(Data extracted from a collection)
------------------------------------------------
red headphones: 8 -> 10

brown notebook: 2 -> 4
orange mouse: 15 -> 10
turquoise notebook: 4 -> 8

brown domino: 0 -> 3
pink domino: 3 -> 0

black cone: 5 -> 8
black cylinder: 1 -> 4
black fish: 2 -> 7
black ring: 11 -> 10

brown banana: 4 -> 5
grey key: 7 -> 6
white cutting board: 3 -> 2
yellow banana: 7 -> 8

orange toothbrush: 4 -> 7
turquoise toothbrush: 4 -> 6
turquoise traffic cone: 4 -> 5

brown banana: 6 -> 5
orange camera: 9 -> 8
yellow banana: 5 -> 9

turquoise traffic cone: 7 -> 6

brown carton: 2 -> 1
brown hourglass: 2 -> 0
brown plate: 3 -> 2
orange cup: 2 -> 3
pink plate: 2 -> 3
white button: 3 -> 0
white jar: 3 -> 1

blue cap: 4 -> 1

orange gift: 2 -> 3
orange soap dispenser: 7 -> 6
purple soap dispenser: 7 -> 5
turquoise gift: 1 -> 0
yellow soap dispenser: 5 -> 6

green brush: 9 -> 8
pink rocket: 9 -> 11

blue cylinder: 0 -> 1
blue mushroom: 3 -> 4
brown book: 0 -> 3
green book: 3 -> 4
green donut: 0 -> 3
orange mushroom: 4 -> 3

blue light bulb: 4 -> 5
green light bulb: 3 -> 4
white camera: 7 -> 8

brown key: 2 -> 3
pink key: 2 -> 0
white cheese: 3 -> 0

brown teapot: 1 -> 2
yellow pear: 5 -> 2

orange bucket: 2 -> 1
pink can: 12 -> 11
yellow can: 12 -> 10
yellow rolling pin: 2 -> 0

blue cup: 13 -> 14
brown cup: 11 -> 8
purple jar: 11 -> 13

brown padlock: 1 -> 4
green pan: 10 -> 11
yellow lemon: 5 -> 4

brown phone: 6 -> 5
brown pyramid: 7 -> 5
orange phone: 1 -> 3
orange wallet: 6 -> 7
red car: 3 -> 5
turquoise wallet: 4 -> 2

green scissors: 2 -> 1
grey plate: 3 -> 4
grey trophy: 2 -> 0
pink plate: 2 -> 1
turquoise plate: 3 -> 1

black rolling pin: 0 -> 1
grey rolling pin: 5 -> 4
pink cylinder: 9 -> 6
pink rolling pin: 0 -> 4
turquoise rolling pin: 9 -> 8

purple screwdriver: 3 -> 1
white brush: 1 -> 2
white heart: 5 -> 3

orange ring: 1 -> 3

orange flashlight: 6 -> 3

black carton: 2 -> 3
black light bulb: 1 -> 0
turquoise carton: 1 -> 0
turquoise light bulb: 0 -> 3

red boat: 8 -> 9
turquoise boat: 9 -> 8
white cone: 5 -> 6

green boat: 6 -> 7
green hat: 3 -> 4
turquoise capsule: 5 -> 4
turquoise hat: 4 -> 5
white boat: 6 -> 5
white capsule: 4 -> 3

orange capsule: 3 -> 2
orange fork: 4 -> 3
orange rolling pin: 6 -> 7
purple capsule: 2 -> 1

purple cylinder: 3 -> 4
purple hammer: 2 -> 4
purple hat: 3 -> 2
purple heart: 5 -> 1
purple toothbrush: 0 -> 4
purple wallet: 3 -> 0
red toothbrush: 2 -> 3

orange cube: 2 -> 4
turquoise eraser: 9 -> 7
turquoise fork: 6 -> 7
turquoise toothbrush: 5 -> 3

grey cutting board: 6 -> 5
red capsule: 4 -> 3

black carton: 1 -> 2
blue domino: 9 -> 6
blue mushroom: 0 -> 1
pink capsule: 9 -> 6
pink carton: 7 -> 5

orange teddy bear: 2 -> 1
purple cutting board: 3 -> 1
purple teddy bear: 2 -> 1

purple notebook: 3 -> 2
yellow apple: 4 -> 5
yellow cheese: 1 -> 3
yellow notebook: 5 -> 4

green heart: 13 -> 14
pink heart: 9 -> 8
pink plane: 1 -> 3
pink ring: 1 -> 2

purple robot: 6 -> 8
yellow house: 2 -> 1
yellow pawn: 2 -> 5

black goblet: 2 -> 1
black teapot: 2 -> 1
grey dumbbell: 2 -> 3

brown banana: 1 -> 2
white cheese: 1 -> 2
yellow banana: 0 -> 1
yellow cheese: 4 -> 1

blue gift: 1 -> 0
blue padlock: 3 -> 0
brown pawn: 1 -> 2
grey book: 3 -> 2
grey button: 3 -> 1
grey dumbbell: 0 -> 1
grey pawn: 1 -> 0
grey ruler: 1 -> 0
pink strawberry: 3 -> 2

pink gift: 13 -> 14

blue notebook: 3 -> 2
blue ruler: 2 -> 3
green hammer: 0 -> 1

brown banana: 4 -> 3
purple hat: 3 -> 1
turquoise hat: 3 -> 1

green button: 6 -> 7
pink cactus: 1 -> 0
------------------------------------------------
EXERCISE AIM
Copy out all the lines of the records that include "notebook".

ANSWER FOR THE TASK
brown notebook: 2 -> 4
turquoise notebook: 4 -> 8
purple notebook: 3 -> 2
yellow notebook: 5 -> 4
blue notebook: 3 -> 2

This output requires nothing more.